● **Data**
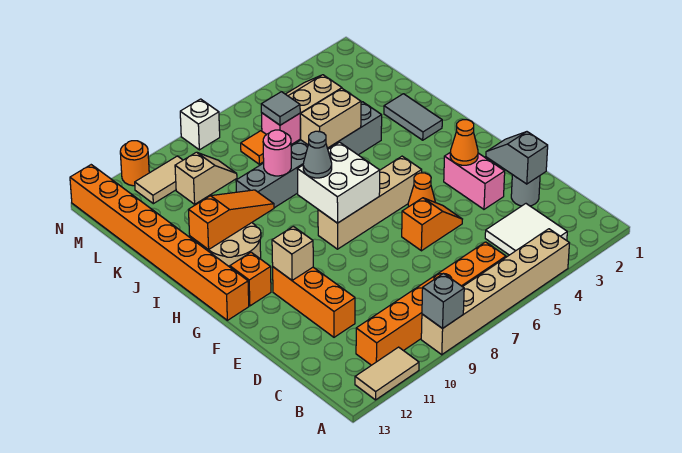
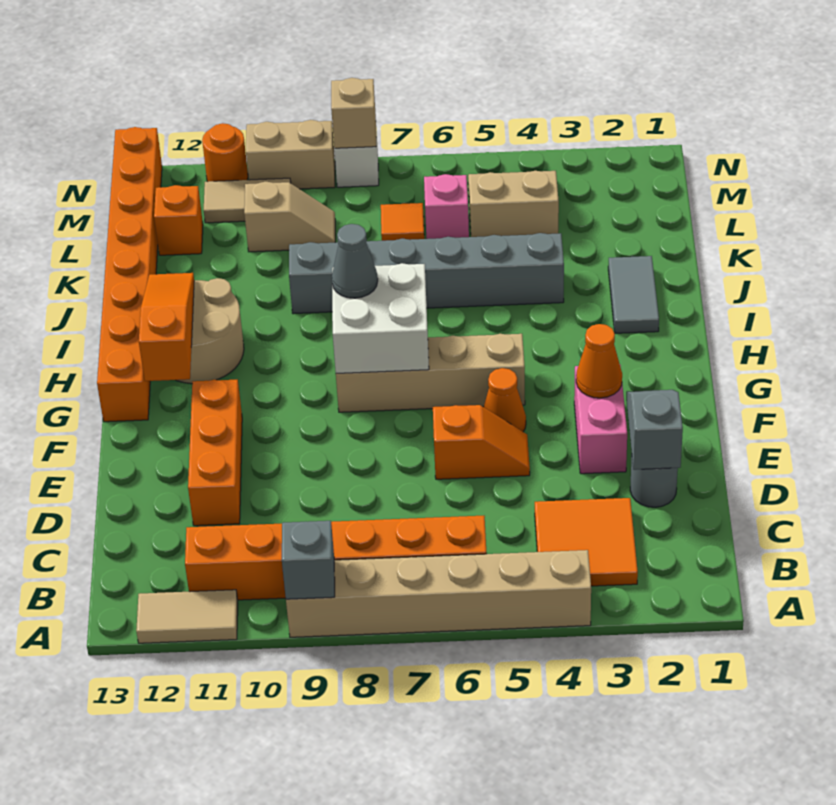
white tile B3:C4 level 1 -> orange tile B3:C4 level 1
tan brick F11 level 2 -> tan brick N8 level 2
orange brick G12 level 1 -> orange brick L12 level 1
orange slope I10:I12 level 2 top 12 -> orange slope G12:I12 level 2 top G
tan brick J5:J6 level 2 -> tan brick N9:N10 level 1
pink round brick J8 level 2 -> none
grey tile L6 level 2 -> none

--

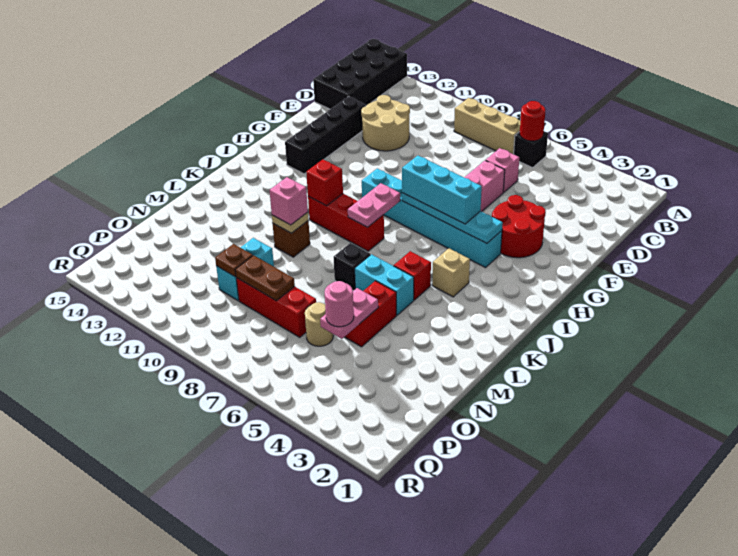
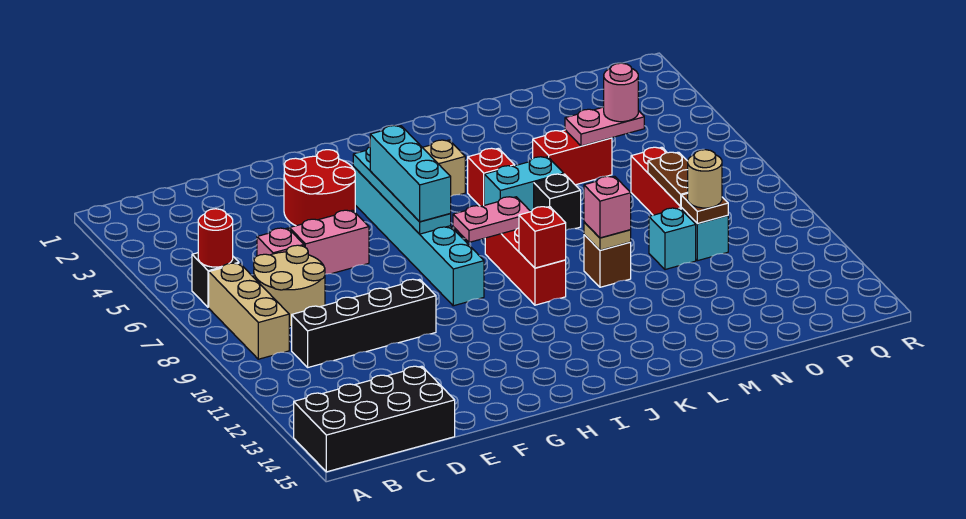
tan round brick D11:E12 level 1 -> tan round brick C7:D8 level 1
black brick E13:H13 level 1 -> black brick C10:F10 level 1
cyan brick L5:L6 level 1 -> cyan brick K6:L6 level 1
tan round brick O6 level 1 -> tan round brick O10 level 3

● **The task**
Where does the string "round" occur in the material? Copy every line where it does.

● **Answer section**
pink round brick J8 level 2 -> none
tan round brick D11:E12 level 1 -> tan round brick C7:D8 level 1
tan round brick O6 level 1 -> tan round brick O10 level 3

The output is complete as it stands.